### DATA FOR THE TASK
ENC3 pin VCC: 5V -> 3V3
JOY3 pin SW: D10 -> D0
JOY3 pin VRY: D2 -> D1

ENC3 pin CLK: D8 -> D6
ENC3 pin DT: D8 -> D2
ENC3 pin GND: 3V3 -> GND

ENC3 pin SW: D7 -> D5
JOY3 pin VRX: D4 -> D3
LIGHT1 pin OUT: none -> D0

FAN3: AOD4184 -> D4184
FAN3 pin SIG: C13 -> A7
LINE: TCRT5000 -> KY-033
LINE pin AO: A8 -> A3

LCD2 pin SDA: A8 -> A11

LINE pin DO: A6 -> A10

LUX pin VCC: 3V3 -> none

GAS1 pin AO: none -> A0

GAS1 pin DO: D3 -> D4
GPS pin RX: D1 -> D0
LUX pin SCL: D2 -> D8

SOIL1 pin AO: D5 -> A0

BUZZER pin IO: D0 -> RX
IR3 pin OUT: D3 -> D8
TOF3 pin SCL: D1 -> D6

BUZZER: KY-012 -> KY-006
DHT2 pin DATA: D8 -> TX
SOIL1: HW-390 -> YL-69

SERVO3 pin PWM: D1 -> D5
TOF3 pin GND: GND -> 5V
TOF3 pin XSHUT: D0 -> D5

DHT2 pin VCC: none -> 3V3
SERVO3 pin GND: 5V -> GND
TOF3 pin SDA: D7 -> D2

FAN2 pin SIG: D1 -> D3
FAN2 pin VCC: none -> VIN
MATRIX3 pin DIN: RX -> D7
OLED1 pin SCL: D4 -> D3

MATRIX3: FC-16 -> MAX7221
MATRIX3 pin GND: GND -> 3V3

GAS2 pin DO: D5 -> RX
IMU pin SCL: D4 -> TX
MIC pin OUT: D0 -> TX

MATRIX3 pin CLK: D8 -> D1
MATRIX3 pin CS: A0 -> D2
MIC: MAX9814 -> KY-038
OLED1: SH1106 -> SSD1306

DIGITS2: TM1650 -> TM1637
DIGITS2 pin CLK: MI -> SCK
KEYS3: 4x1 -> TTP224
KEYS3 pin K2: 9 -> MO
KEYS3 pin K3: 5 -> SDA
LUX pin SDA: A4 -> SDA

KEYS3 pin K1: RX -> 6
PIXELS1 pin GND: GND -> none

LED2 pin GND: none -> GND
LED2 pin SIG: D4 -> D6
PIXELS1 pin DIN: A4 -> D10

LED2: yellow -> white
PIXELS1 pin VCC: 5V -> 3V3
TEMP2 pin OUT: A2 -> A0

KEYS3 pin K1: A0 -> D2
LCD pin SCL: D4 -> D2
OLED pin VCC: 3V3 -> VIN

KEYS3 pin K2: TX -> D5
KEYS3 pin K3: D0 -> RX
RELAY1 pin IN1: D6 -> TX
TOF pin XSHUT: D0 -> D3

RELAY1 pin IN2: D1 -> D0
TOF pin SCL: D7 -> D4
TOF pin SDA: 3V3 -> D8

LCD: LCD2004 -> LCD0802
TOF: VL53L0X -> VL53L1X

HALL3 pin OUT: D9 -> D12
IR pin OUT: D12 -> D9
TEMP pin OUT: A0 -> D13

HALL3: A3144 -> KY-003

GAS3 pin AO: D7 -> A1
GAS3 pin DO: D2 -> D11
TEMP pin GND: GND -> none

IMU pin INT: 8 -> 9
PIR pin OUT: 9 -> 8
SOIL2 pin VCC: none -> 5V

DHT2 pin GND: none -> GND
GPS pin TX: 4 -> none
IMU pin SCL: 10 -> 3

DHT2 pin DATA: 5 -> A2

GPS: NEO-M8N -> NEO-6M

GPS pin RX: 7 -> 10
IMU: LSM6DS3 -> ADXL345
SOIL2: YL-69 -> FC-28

### PROBLEM TO SOLVE
Would you copy, unchanged, the stretch of the records above that begins at the line containing "KEYS3 pin K2: 9 -> MO" and ends at the line containing "OLED pin VCC: 3V3 -> VIN", and only that?

### RESPONSE TO THE TASK
KEYS3 pin K2: 9 -> MO
KEYS3 pin K3: 5 -> SDA
LUX pin SDA: A4 -> SDA

KEYS3 pin K1: RX -> 6
PIXELS1 pin GND: GND -> none

LED2 pin GND: none -> GND
LED2 pin SIG: D4 -> D6
PIXELS1 pin DIN: A4 -> D10

LED2: yellow -> white
PIXELS1 pin VCC: 5V -> 3V3
TEMP2 pin OUT: A2 -> A0

KEYS3 pin K1: A0 -> D2
LCD pin SCL: D4 -> D2
OLED pin VCC: 3V3 -> VIN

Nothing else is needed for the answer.